Supplied records
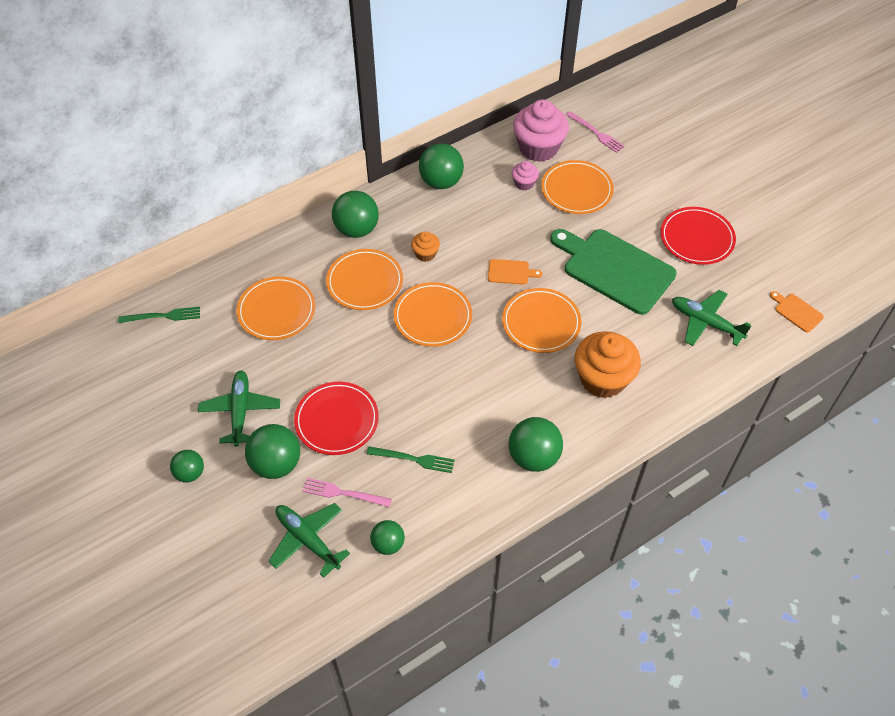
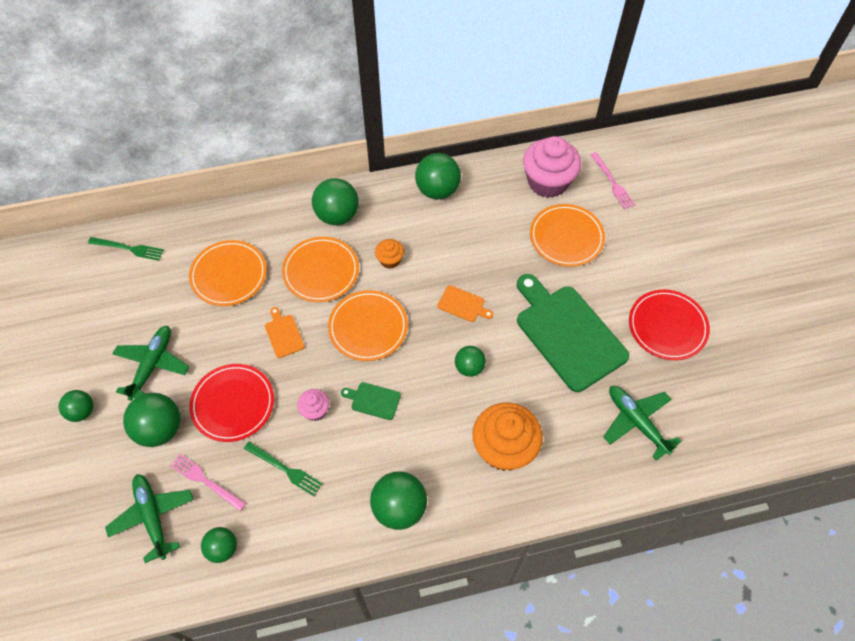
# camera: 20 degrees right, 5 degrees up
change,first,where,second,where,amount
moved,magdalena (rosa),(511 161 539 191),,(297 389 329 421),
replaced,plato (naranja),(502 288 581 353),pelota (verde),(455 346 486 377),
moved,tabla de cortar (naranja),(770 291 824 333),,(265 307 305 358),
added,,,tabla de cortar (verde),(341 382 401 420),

Exercise brief
Using the material above, gather every line that includes "naranja".

Result of the exercise
replaced,plato (naranja),(502 288 581 353),pelota (verde),(455 346 486 377),
moved,tabla de cortar (naranja),(770 291 824 333),,(265 307 305 358),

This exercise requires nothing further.